--- Begin GIVEN RECORDS ---
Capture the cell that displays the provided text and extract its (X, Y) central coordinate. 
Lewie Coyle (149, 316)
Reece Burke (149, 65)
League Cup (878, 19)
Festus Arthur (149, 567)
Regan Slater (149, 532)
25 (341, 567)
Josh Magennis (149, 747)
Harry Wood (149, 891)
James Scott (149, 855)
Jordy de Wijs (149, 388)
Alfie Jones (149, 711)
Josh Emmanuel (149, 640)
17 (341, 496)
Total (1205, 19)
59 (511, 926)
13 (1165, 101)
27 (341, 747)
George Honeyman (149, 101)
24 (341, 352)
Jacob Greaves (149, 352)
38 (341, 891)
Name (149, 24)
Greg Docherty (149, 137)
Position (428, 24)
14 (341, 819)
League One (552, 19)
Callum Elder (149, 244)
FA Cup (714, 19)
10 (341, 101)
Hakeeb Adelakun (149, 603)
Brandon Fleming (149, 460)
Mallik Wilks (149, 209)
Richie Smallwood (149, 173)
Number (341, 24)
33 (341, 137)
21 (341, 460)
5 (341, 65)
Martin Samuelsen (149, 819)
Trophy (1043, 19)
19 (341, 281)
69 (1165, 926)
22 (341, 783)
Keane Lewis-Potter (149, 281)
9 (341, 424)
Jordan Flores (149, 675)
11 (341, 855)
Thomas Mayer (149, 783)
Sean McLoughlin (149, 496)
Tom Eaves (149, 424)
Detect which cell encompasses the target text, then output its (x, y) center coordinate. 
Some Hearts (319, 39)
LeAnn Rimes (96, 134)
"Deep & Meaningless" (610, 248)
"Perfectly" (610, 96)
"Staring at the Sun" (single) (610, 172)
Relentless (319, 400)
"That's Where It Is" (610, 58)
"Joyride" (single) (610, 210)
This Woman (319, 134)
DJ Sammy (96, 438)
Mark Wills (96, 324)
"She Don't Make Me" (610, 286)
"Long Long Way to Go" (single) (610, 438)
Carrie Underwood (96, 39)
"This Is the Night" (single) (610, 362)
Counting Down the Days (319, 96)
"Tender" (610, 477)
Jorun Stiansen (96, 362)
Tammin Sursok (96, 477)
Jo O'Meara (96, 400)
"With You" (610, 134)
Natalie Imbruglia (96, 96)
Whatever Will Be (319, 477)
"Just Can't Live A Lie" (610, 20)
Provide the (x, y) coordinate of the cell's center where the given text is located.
--- End GIVEN RECORDS ---
EXERCISE:
Lay out every line of the records above as a Markdown table with two columns, "No." for the row number and "Line" for the line itself, and leave out any blank lines.

EXERCISE RESULT:
| No. | Line |
|---|---|
| 1 | Capture the cell that displays the provided text and extract its (X, Y) central coordinate.  |
| 2 | Lewie Coyle (149, 316) |
| 3 | Reece Burke (149, 65) |
| 4 | League Cup (878, 19) |
| 5 | Festus Arthur (149, 567) |
| 6 | Regan Slater (149, 532) |
| 7 | 25 (341, 567) |
| 8 | Josh Magennis (149, 747) |
| 9 | Harry Wood (149, 891) |
| 10 | James Scott (149, 855) |
| 11 | Jordy de Wijs (149, 388) |
| 12 | Alfie Jones (149, 711) |
| 13 | Josh Emmanuel (149, 640) |
| 14 | 17 (341, 496) |
| 15 | Total (1205, 19) |
| 16 | 59 (511, 926) |
| 17 | 13 (1165, 101) |
| 18 | 27 (341, 747) |
| 19 | George Honeyman (149, 101) |
| 20 | 24 (341, 352) |
| 21 | Jacob Greaves (149, 352) |
| 22 | 38 (341, 891) |
| 23 | Name (149, 24) |
| 24 | Greg Docherty (149, 137) |
| 25 | Position (428, 24) |
| 26 | 14 (341, 819) |
| 27 | League One (552, 19) |
| 28 | Callum Elder (149, 244) |
| 29 | FA Cup (714, 19) |
| 30 | 10 (341, 101) |
| 31 | Hakeeb Adelakun (149, 603) |
| 32 | Brandon Fleming (149, 460) |
| 33 | Mallik Wilks (149, 209) |
| 34 | Richie Smallwood (149, 173) |
| 35 | Number (341, 24) |
| 36 | 33 (341, 137) |
| 37 | 21 (341, 460) |
| 38 | 5 (341, 65) |
| 39 | Martin Samuelsen (149, 819) |
| 40 | Trophy (1043, 19) |
| 41 | 19 (341, 281) |
| 42 | 69 (1165, 926) |
| 43 | 22 (341, 783) |
| 44 | Keane Lewis-Potter (149, 281) |
| 45 | 9 (341, 424) |
| 46 | Jordan Flores (149, 675) |
| 47 | 11 (341, 855) |
| 48 | Thomas Mayer (149, 783) |
| 49 | Sean McLoughlin (149, 496) |
| 50 | Tom Eaves (149, 424) |
| 51 | Detect which cell encompasses the target text, then output its (x, y) center coordinate.  |
| 52 | Some Hearts (319, 39) |
| 53 | LeAnn Rimes (96, 134) |
| 54 | "Deep & Meaningless" (610, 248) |
| 55 | "Perfectly" (610, 96) |
| 56 | "Staring at the Sun" (single) (610, 172) |
| 57 | Relentless (319, 400) |
| 58 | "That's Where It Is" (610, 58) |
| 59 | "Joyride" (single) (610, 210) |
| 60 | This Woman (319, 134) |
| 61 | DJ Sammy (96, 438) |
| 62 | Mark Wills (96, 324) |
| 63 | "She Don't Make Me" (610, 286) |
| 64 | "Long Long Way to Go" (single) (610, 438) |
| 65 | Carrie Underwood (96, 39) |
| 66 | "This Is the Night" (single) (610, 362) |
| 67 | Counting Down the Days (319, 96) |
| 68 | "Tender" (610, 477) |
| 69 | Jorun Stiansen (96, 362) |
| 70 | Tammin Sursok (96, 477) |
| 71 | Jo O'Meara (96, 400) |
| 72 | "With You" (610, 134) |
| 73 | Natalie Imbruglia (96, 96) |
| 74 | Whatever Will Be (319, 477) |
| 75 | "Just Can't Live A Lie" (610, 20) |
| 76 | Provide the (x, y) coordinate of the cell's center where the given text is located. |